Segment Start: Data supplied

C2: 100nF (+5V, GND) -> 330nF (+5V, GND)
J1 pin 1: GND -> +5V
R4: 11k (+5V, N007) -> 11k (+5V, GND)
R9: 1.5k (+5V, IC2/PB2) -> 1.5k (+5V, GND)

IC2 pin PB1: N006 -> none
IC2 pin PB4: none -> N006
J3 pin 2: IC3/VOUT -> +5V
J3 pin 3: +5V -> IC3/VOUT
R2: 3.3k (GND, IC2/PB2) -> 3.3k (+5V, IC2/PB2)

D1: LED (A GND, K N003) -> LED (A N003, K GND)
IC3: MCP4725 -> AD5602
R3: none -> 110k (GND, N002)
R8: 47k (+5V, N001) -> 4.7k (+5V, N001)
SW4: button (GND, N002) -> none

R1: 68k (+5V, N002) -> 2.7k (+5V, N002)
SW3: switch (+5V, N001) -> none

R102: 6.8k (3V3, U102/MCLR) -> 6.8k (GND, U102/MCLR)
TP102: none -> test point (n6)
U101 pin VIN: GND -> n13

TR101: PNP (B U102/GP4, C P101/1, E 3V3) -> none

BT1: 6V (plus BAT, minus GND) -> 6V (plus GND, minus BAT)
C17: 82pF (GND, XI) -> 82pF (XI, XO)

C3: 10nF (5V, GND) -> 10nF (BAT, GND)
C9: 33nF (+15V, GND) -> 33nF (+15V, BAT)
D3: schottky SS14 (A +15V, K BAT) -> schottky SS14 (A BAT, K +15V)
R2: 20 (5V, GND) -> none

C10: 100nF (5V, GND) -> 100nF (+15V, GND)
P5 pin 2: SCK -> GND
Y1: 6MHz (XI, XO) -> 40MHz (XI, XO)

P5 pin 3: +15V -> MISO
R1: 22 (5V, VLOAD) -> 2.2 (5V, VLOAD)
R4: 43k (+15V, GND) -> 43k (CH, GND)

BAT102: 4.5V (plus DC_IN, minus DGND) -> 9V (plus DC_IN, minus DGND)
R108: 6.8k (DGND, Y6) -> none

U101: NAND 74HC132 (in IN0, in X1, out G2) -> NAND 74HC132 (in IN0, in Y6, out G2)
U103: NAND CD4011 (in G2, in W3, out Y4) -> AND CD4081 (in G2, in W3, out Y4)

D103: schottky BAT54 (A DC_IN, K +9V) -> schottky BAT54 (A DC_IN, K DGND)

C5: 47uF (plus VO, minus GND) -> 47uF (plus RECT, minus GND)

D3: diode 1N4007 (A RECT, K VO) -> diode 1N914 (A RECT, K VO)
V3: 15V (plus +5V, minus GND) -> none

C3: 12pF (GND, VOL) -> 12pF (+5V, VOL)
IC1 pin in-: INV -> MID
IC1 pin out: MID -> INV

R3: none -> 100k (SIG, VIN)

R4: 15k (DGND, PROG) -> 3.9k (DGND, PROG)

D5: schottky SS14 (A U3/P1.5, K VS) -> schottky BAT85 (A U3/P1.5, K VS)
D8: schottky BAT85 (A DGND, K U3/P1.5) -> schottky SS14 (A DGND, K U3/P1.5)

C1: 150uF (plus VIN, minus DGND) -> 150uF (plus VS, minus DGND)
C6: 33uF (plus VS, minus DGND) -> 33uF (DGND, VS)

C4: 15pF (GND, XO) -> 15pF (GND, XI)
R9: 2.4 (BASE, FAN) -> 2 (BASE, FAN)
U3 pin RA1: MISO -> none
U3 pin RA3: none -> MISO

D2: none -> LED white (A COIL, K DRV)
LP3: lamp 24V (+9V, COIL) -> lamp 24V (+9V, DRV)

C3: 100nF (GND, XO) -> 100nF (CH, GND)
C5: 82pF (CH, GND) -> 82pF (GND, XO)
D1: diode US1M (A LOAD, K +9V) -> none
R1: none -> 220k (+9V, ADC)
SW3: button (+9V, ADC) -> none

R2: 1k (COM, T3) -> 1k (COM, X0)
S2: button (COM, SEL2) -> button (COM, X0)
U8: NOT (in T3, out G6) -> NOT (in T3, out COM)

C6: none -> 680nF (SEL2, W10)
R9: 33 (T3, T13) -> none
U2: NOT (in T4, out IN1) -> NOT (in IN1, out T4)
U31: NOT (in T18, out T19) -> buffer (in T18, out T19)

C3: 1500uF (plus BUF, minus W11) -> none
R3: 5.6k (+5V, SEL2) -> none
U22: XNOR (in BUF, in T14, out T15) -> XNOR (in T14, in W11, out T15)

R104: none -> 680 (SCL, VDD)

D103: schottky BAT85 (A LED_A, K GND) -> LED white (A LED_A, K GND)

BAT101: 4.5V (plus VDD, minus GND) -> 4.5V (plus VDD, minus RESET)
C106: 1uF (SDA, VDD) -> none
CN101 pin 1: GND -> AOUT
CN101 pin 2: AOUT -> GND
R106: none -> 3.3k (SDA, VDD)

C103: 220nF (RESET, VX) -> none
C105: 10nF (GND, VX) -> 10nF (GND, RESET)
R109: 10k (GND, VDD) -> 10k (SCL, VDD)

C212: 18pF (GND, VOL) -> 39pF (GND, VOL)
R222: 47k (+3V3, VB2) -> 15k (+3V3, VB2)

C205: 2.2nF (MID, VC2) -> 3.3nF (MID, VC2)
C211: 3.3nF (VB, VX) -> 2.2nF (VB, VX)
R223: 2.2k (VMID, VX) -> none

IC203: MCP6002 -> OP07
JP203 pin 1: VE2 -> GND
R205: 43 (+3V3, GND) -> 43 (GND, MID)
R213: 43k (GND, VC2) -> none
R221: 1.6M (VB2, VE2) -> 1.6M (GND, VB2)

Segment End: Data supplied

■ **Assigned task**: This exercise asks for the line with "R222: 47k (+3V3, VB2) -> 15k (+3V3, VB2)" and all lines after it through the end of the records above, retyped exactly and with nothing else.

■ **Answer to this task**:
R222: 47k (+3V3, VB2) -> 15k (+3V3, VB2)

C205: 2.2nF (MID, VC2) -> 3.3nF (MID, VC2)
C211: 3.3nF (VB, VX) -> 2.2nF (VB, VX)
R223: 2.2k (VMID, VX) -> none

IC203: MCP6002 -> OP07
JP203 pin 1: VE2 -> GND
R205: 43 (+3V3, GND) -> 43 (GND, MID)
R213: 43k (GND, VC2) -> none
R221: 1.6M (VB2, VE2) -> 1.6M (GND, VB2)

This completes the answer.